◆ **Brief**: Copying rule for the data below: pictures stay out, and only the lines from the one with "JP2 pin 2: MIC -> GND" down to the one with "J1 pin 2: GND -> BAT", inclusive, are repeated exactly.

◆ **Dataset excerpts**:

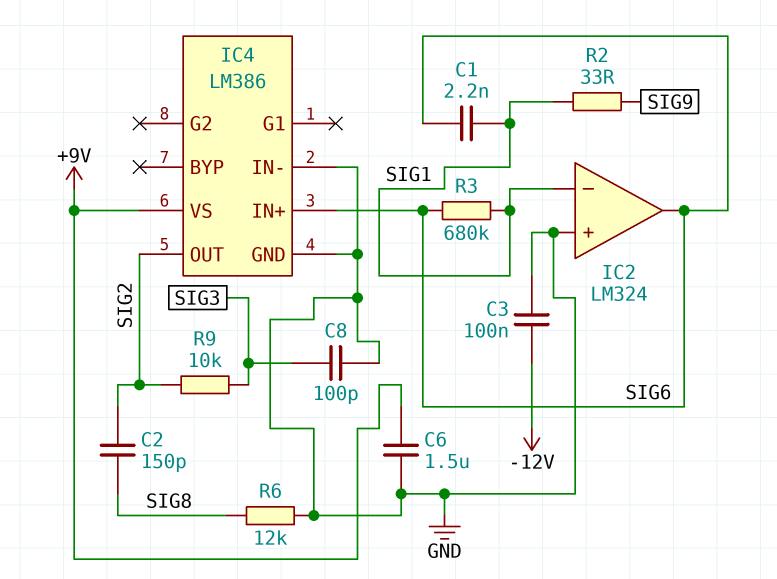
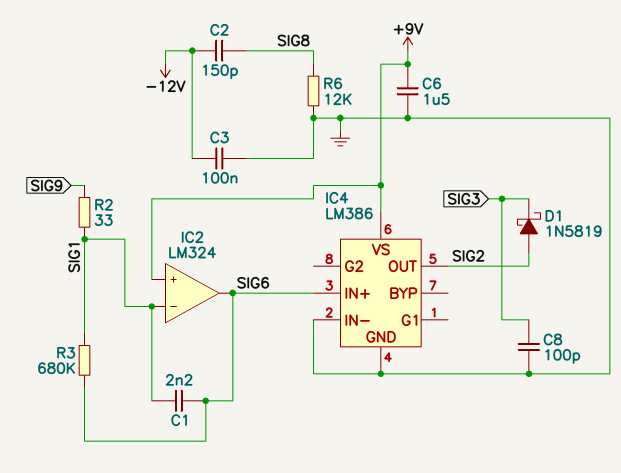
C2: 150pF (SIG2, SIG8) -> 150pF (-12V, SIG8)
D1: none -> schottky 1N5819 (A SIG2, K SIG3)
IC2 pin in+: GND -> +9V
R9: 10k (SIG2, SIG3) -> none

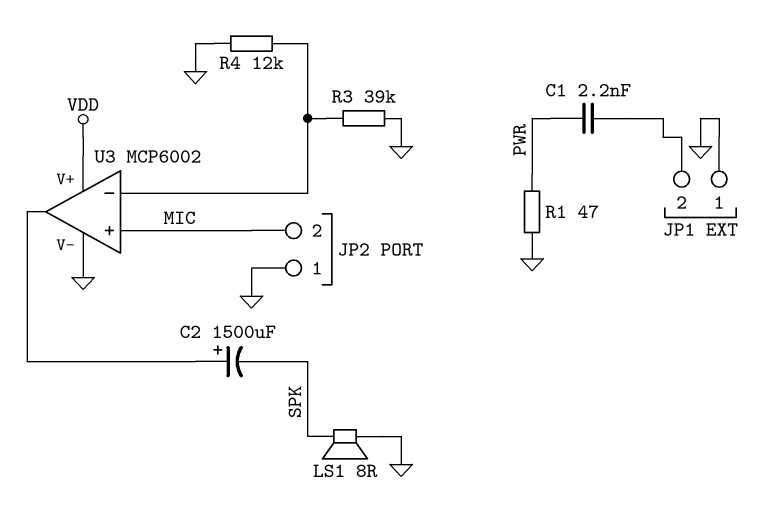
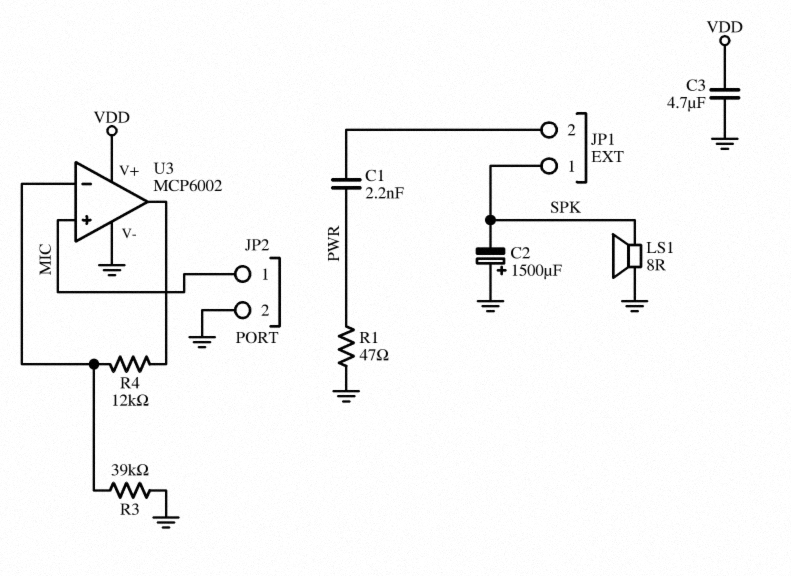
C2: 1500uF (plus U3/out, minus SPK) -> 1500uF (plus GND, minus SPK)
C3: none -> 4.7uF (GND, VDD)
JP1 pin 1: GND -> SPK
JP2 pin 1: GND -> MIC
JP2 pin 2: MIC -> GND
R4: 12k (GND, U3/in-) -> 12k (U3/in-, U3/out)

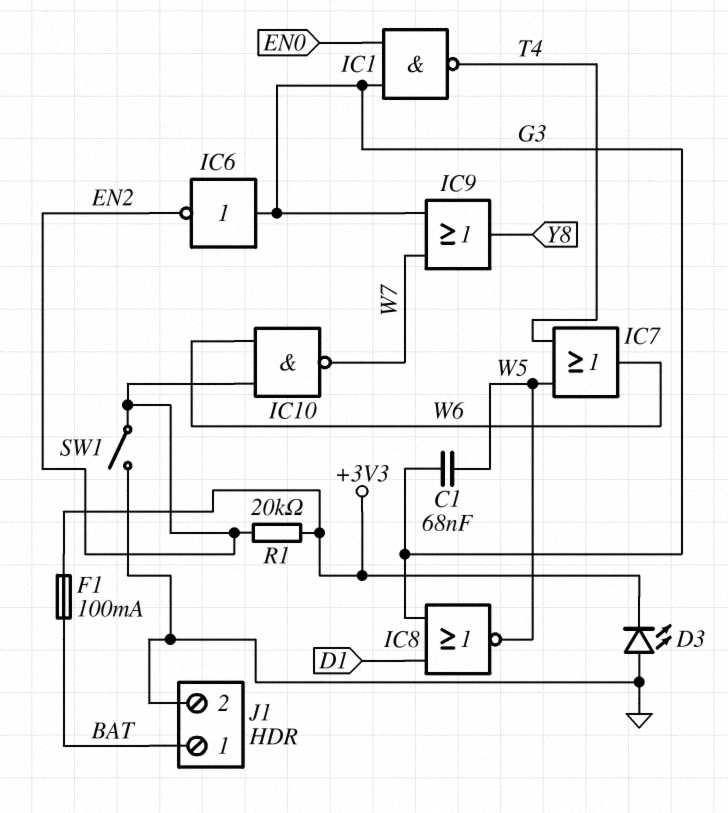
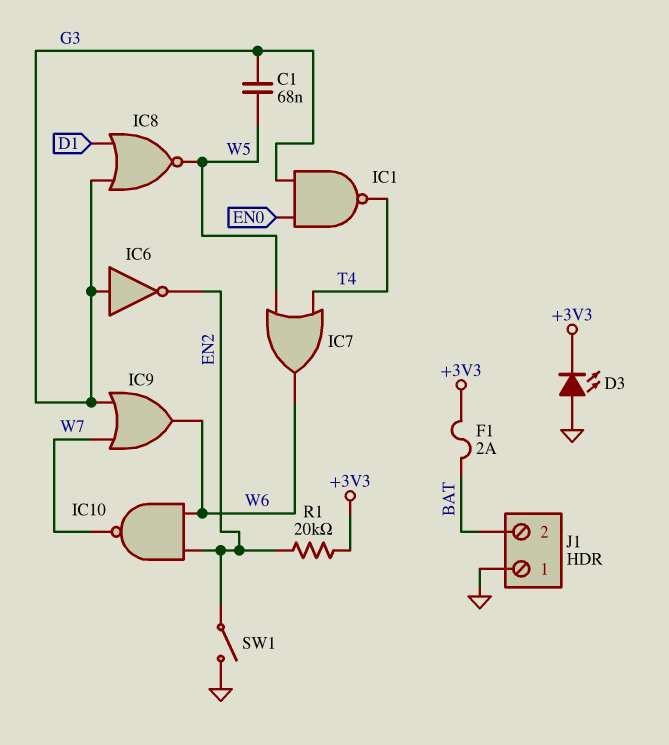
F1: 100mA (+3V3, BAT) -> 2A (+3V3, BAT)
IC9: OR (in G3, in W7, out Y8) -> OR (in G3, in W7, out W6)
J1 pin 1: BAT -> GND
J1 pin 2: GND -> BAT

* * *

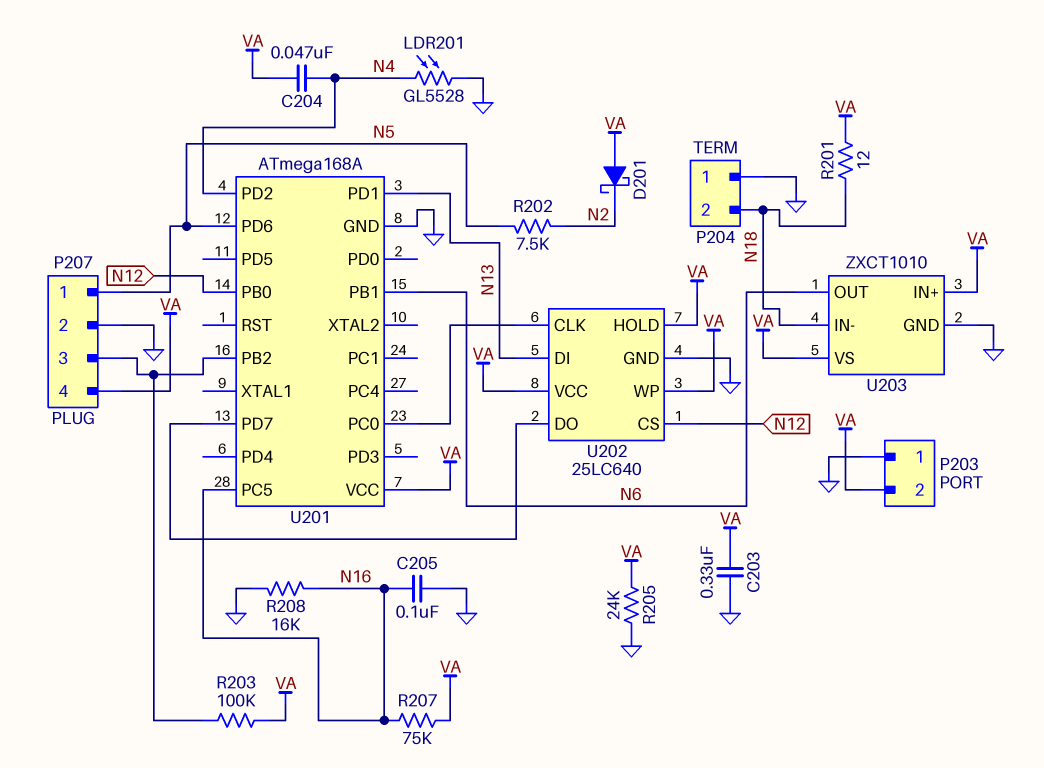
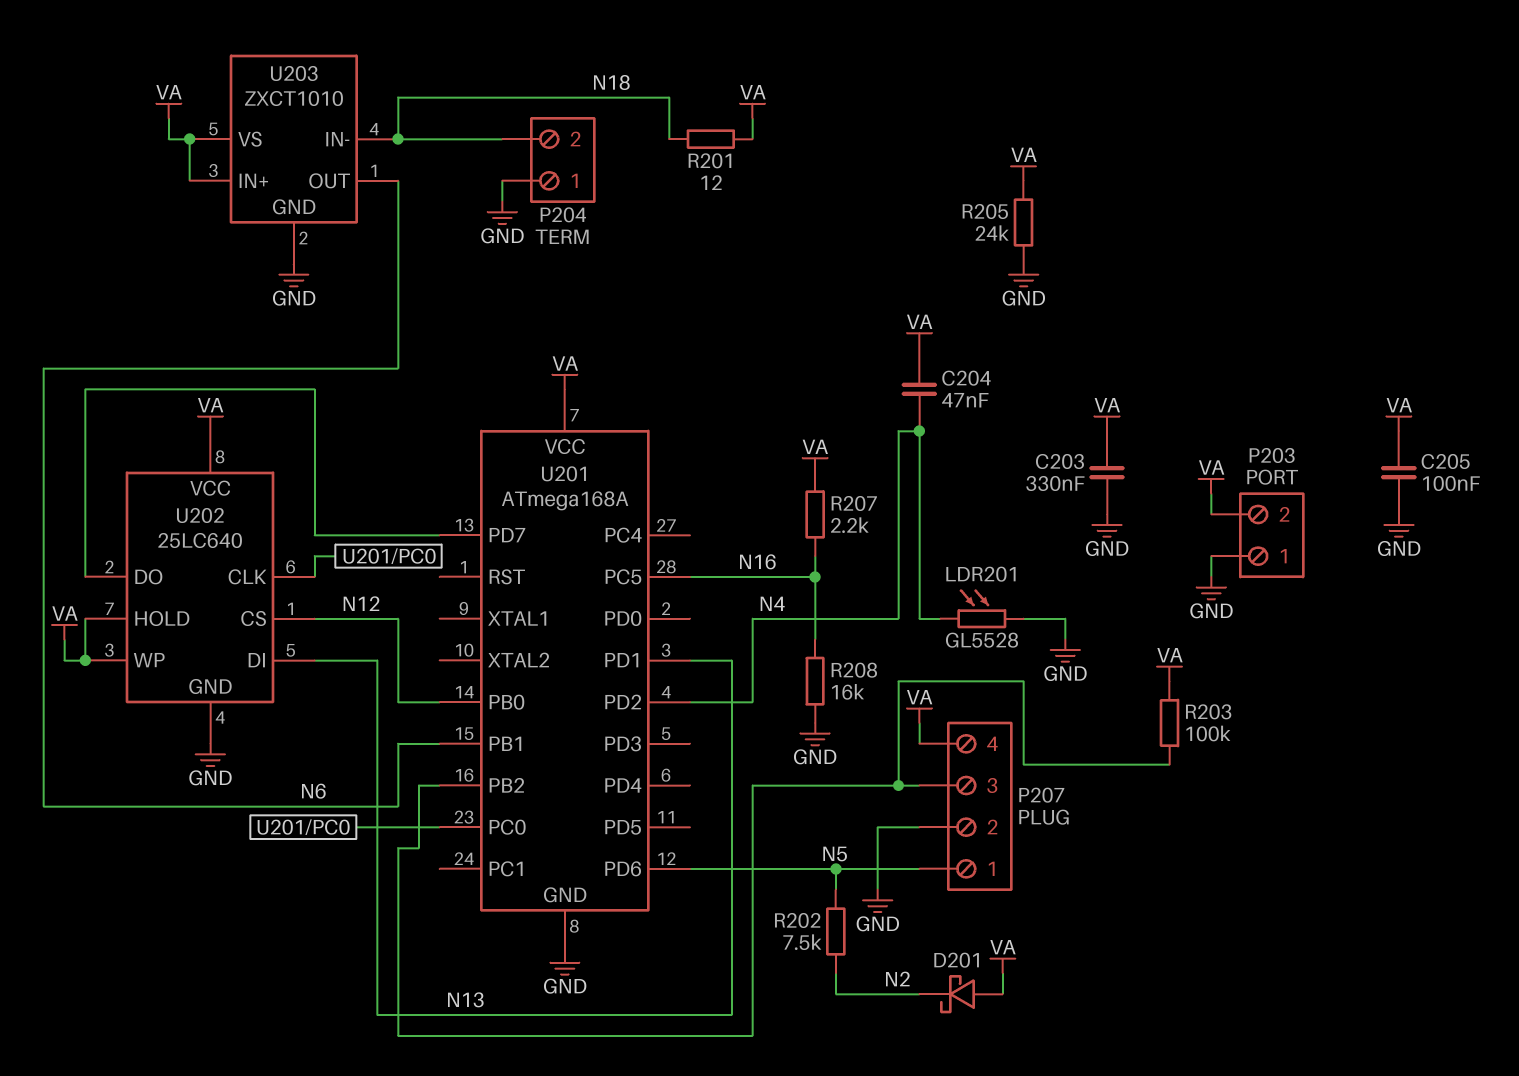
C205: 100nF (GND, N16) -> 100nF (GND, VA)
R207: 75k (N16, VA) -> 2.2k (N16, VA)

◆ **Output of the task**:
JP2 pin 2: MIC -> GND
R4: 12k (GND, U3/in-) -> 12k (U3/in-, U3/out)

F1: 100mA (+3V3, BAT) -> 2A (+3V3, BAT)
IC9: OR (in G3, in W7, out Y8) -> OR (in G3, in W7, out W6)
J1 pin 1: BAT -> GND
J1 pin 2: GND -> BAT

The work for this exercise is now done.